**WHAT YOU NEED TO DO**
Below are the records. List every line holding the word "BASE".
[Start of Attachment]
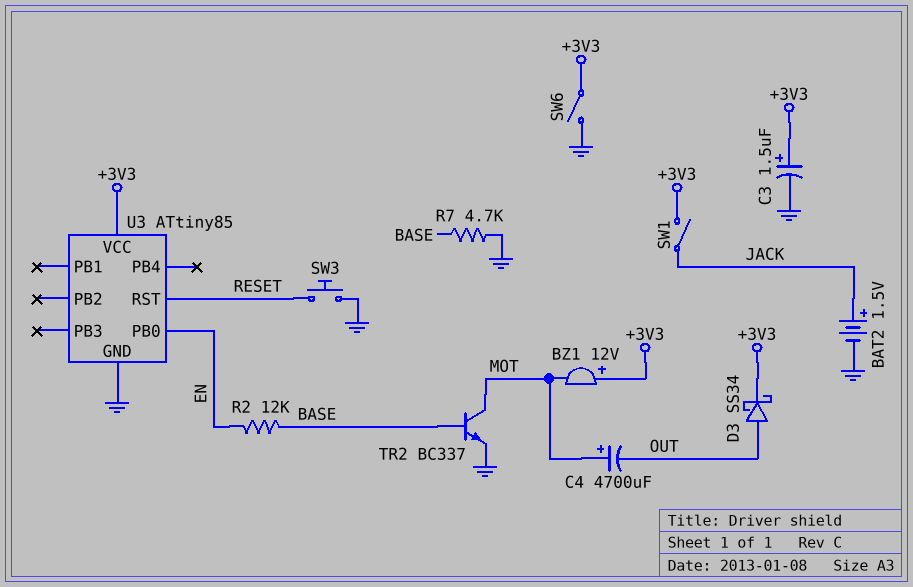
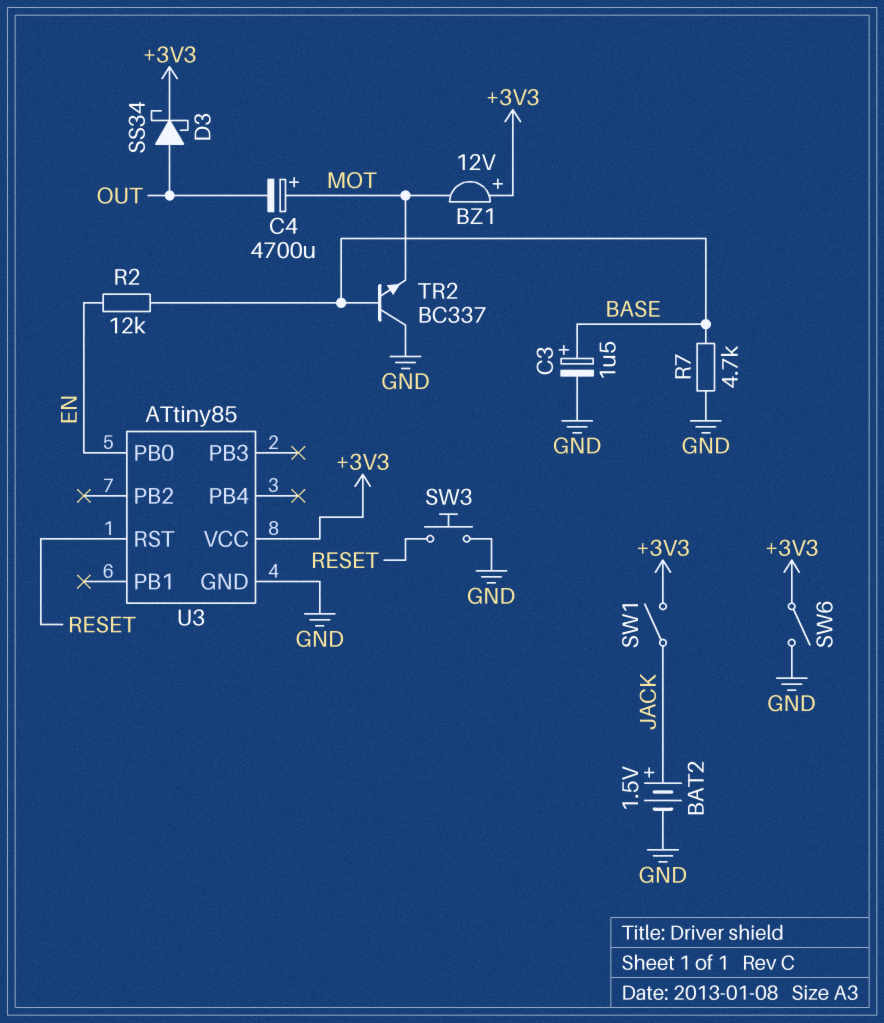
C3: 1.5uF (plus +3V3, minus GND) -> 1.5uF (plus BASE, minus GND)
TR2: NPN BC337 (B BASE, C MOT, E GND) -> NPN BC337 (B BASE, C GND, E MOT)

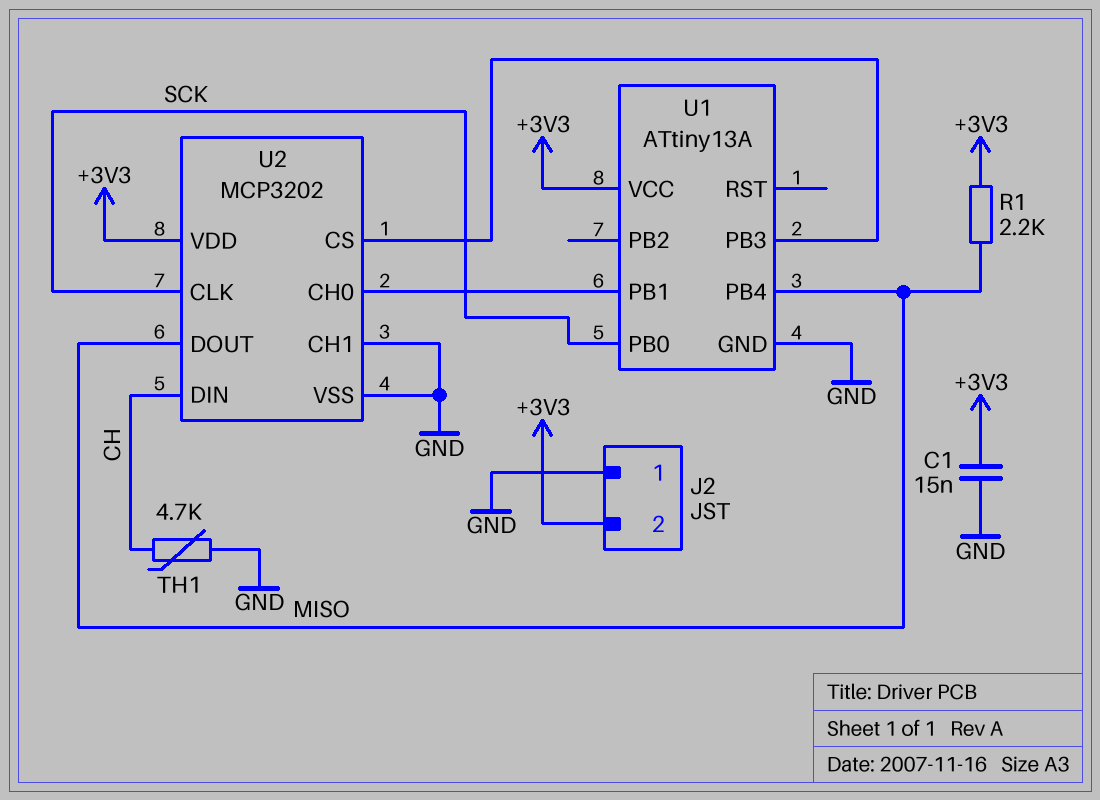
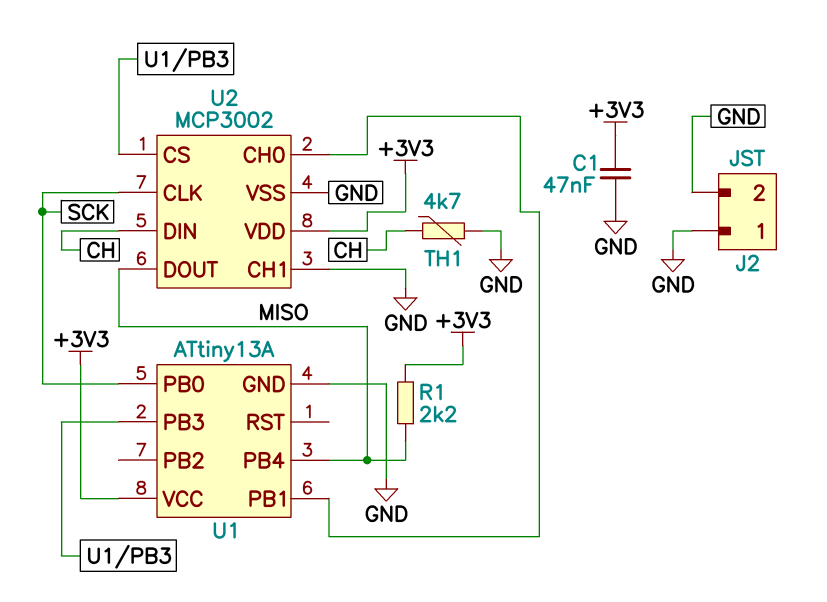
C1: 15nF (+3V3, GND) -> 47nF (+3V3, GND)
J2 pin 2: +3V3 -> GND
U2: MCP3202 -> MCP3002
[End of Attachment]
**OUTPUT FOR THIS TASK**
C3: 1.5uF (plus +3V3, minus GND) -> 1.5uF (plus BASE, minus GND)
TR2: NPN BC337 (B BASE, C MOT, E GND) -> NPN BC337 (B BASE, C GND, E MOT)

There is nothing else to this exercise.